• _Sorunun Tanımı_
Verilerde "provided" kelimesinin geçtiği bütün satırları ayıkla. Büyük ve küçük harf farkı önemli.

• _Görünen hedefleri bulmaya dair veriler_
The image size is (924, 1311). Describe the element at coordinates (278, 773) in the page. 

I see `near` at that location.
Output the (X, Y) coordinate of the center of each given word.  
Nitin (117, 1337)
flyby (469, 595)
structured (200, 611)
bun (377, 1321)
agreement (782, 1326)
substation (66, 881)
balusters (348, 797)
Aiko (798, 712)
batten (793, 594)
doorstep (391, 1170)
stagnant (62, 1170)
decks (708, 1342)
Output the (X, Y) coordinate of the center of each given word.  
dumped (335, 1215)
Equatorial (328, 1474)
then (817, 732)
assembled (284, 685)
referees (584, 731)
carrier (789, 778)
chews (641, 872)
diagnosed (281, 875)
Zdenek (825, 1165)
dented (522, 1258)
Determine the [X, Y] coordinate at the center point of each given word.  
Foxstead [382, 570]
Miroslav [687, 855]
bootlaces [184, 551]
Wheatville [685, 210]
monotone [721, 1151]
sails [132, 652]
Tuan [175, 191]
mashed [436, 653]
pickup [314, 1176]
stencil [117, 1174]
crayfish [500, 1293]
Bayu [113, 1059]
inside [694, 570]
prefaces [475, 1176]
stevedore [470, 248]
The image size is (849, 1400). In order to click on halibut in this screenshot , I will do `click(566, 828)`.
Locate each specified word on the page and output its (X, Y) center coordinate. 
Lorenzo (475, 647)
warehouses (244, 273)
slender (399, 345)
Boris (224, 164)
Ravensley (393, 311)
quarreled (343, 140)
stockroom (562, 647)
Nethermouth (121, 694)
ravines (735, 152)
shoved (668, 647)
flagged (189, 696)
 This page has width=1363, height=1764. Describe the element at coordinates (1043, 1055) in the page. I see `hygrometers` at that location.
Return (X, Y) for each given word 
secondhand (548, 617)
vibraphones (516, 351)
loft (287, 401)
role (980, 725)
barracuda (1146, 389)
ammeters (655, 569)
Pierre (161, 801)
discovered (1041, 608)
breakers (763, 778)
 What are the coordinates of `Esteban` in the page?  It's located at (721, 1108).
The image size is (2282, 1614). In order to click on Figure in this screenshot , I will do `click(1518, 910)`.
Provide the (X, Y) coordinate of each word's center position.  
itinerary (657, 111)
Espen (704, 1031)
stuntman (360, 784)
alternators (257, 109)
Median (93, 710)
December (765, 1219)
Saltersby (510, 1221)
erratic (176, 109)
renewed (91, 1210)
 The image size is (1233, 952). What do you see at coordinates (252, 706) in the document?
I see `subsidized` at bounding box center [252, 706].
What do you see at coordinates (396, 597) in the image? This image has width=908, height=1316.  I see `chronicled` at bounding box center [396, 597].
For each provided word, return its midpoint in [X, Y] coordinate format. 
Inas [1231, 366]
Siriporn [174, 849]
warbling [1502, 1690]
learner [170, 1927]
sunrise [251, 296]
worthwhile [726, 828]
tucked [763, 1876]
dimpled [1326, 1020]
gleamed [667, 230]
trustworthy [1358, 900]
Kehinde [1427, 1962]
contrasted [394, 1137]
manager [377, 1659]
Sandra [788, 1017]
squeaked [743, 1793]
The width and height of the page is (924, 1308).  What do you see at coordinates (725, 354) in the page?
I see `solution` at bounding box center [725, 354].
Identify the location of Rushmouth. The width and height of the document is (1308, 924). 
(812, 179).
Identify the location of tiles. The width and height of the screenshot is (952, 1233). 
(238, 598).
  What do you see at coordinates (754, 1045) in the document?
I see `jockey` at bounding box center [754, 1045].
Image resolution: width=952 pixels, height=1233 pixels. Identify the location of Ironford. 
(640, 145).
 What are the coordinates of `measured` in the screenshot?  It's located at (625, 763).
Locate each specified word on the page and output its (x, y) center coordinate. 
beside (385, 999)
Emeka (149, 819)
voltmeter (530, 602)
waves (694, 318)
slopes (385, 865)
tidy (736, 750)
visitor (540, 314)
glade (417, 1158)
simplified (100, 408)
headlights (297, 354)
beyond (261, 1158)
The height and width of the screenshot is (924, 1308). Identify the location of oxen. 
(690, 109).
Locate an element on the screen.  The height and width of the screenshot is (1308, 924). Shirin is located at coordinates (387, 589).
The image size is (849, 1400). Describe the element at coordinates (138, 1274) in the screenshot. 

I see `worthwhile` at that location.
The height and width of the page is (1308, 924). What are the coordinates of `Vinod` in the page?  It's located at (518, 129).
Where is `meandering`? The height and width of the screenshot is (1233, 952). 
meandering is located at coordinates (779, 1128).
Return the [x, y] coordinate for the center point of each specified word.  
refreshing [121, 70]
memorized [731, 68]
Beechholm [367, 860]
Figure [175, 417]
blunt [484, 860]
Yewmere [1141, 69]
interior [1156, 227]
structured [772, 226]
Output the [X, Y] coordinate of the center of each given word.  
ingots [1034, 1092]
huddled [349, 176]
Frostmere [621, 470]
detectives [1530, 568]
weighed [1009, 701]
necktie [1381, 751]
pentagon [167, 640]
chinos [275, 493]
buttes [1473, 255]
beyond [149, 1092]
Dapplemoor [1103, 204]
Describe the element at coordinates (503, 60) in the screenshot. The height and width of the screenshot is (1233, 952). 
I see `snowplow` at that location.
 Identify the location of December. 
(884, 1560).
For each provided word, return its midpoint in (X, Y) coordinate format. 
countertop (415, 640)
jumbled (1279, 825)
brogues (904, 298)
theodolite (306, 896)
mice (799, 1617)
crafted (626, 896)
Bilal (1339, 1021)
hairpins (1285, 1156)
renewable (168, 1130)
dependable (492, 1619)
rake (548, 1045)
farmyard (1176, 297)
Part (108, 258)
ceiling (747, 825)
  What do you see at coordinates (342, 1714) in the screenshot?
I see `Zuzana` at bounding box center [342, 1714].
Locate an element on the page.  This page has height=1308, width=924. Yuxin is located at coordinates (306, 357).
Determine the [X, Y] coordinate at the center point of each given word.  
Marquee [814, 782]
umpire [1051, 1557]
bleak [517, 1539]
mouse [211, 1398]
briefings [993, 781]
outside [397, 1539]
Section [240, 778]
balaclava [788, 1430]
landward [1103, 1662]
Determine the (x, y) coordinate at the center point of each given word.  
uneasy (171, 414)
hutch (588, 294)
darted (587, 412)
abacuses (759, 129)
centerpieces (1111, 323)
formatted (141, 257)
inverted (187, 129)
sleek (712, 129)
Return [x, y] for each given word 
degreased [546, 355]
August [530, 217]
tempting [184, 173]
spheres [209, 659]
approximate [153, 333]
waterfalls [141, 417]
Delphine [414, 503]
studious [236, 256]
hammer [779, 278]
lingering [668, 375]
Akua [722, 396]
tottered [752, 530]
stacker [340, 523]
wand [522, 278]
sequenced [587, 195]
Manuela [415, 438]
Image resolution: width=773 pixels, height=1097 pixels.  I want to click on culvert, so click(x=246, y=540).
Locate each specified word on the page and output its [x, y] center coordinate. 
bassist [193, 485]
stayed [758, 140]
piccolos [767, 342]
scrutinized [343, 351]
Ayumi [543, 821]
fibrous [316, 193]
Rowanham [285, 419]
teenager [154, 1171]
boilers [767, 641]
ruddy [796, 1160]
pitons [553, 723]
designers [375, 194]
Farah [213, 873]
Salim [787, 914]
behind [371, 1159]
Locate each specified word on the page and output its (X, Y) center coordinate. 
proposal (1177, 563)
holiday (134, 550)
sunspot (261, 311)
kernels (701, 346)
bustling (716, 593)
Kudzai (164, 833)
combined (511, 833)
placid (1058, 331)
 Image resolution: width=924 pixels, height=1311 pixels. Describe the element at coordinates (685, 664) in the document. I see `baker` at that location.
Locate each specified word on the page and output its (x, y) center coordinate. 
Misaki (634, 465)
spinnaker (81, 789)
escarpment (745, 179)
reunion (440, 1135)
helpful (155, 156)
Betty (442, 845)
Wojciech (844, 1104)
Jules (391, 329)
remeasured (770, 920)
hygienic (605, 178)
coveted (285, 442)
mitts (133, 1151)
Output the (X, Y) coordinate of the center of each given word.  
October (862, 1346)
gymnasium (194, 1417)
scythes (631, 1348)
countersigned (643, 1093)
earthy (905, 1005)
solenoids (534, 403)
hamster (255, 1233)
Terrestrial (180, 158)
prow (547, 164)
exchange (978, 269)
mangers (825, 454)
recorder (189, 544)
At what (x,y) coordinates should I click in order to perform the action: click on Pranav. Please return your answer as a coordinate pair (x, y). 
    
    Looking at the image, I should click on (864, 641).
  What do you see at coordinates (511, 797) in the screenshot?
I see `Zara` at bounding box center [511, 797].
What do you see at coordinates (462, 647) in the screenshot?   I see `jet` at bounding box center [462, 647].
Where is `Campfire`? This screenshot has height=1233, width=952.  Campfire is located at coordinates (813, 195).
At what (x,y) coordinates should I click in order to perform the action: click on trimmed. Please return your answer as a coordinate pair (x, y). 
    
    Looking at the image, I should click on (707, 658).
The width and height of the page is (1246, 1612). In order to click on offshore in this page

• _Cevap_
For each provided word, return its midpoint in [X, Y] coordinate format. 
For each provided word, return its midpoint in (X, Y) coordinate format. 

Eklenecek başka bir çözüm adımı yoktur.